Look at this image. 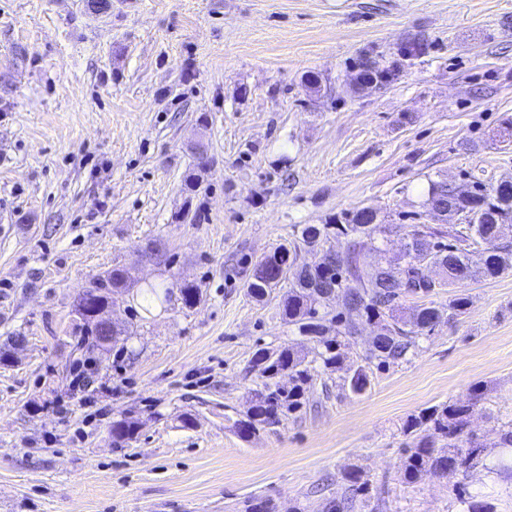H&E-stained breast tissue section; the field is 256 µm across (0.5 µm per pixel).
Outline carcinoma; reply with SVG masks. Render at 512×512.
I'll list each match as a JSON object with an SVG mask.
<instances>
[{
	"label": "carcinoma",
	"instance_id": "1",
	"mask_svg": "<svg viewBox=\"0 0 512 512\" xmlns=\"http://www.w3.org/2000/svg\"><path fill=\"white\" fill-rule=\"evenodd\" d=\"M435 204L451 210L460 229L455 242H444L441 228L414 224L407 234L405 252L397 261H385L384 249L377 245L381 225L373 221L367 208L344 214L334 224L306 225L299 236L282 244L267 259L257 260L247 281L248 295L258 303L266 301L277 288L281 295L280 313L284 321L314 342L313 357L289 348H259L252 357V368L262 378V387L245 417L235 422L238 434L248 438L260 429L280 423L281 417H298L306 410L307 393L316 378L345 369L344 385L353 394L363 393L370 384L369 369H384L406 357L417 346V339L432 333L437 326L464 313L469 299L463 294L438 305L430 300L435 289L457 285L477 278H495L512 270V246L504 239L512 227V191L506 193L491 184L475 180L463 195L442 179H428L421 192V207ZM345 240L340 253L319 252L330 236ZM479 239L483 248L470 257L466 243ZM314 255L300 261V252ZM442 271L444 282L428 279L421 263ZM126 269L114 265L105 272L96 287L94 308L103 311L112 306V295L125 289ZM334 290L350 297L344 310L328 311L329 300L320 299L318 290ZM417 298L421 304L403 311L400 300ZM75 314L83 323L84 335L77 346L85 351L105 350L98 335L96 314L77 302ZM374 324L378 341L360 356L361 363L347 362V350L357 343L360 327ZM336 327V335H326L327 325ZM288 384H280L283 376ZM481 399L477 394L468 404H440L410 416L403 425L407 435L422 434L415 446L406 449L402 481L417 484L424 475L465 476L482 463L485 448L473 438H464L468 419ZM138 422L121 419L112 424V438L118 444L132 441ZM341 479L351 496L332 499L328 512H353L356 496L368 494V484L359 472L349 469ZM464 512H495L494 506L470 495H460Z\"/></svg>",
	"mask_w": 512,
	"mask_h": 512
}]
</instances>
════════════════════
_Exercise description_
Copy out each line of the records where the string "with" appears.

_The result_
Outline carcinoma; reply with SVG masks. Render at 512×512.
I'll list each match as a JSON object with an SVG mask.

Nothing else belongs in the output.